Exercise goal — Below is a listing from which only part is wanted; return exactly the lines from the one with "Someone carried the orange_trophy" up to and including the one with "Someone repainted the".

Data for analysis —
=== Begin Enclosure ===

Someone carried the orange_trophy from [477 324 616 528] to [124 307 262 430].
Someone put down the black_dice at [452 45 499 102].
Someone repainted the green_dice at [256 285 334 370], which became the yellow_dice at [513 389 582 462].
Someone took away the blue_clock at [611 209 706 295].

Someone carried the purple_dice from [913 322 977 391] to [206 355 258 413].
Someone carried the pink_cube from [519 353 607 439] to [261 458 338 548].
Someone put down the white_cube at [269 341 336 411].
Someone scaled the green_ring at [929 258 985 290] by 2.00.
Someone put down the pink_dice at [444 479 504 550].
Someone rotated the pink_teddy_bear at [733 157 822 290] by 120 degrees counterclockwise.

=== End Enclosure ===
=== Begin Enclosure ===

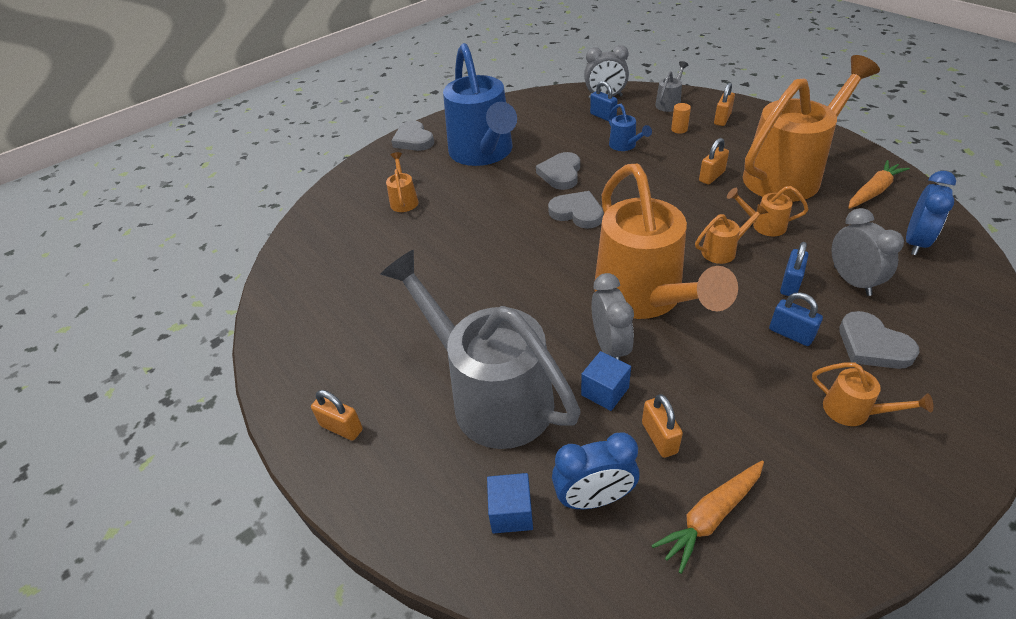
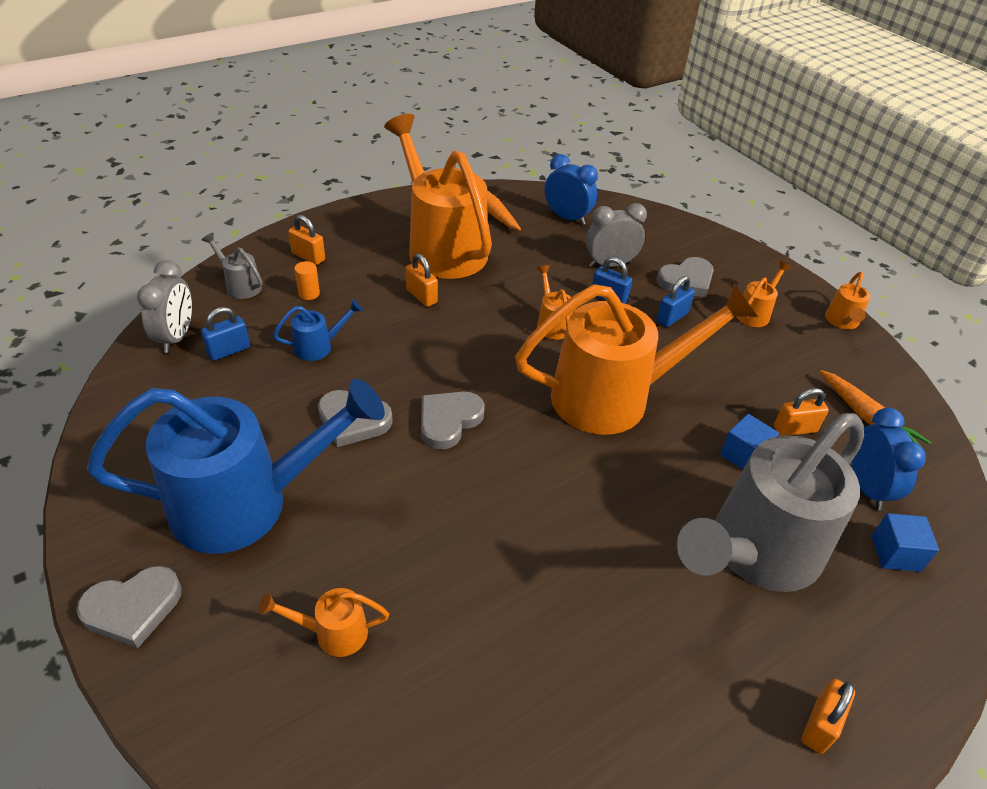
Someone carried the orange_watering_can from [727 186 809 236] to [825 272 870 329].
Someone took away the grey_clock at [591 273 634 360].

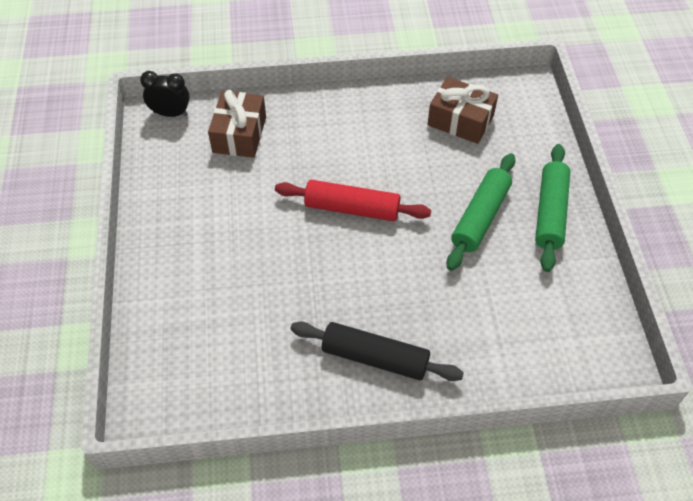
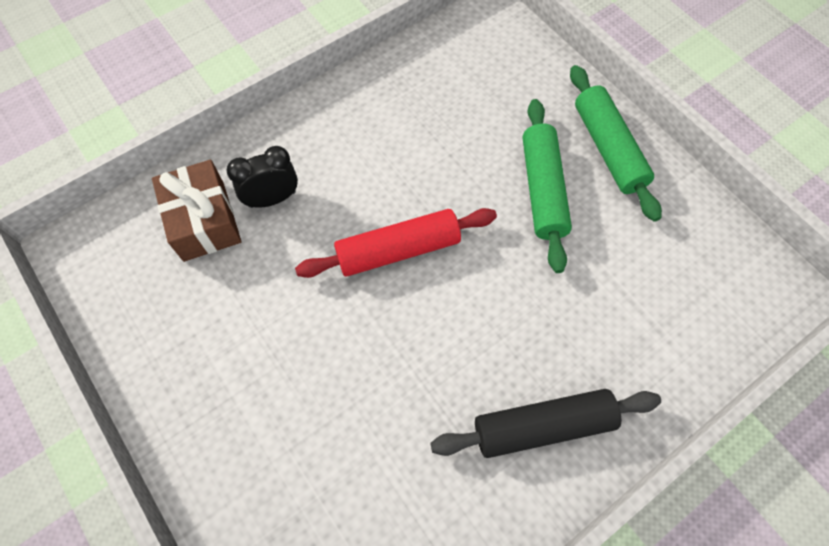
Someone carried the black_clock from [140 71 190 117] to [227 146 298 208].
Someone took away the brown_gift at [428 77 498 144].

=== End Enclosure ===
=== Begin Enclosure ===

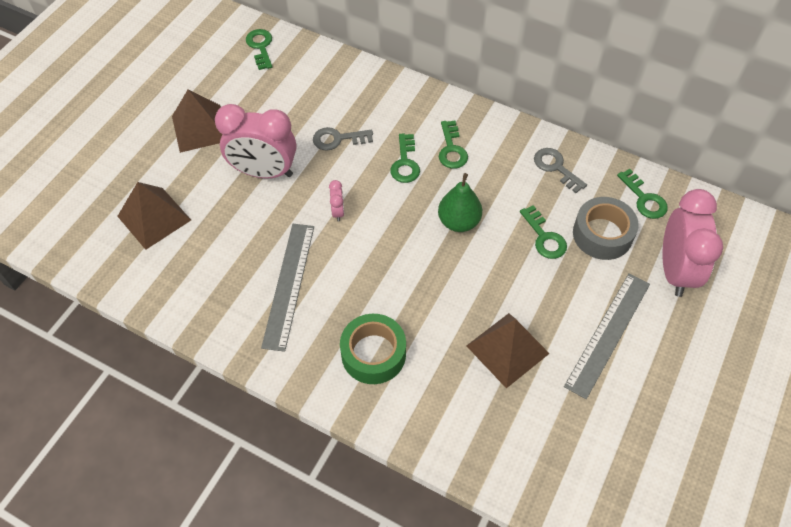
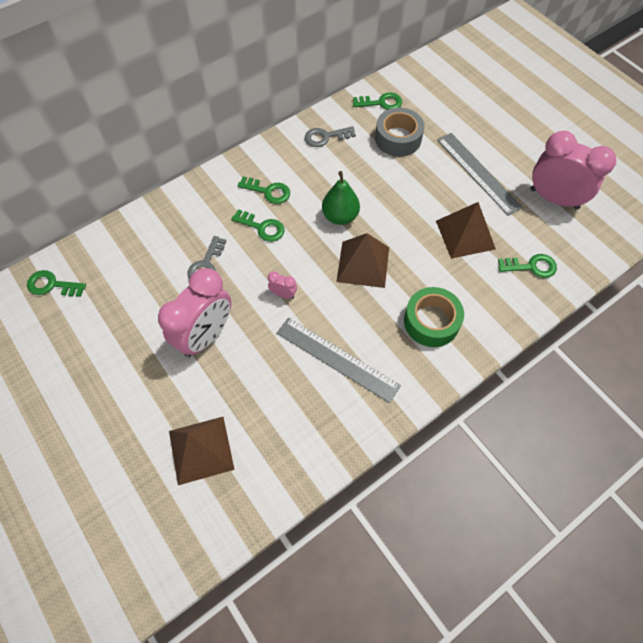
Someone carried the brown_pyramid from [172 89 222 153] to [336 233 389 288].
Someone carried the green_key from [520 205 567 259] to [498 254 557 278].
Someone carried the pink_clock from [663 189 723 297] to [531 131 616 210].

=== End Enclosure ===

Expected output —
Someone carried the orange_trophy from [477 324 616 528] to [124 307 262 430].
Someone put down the black_dice at [452 45 499 102].
Someone repainted the green_dice at [256 285 334 370], which became the yellow_dice at [513 389 582 462].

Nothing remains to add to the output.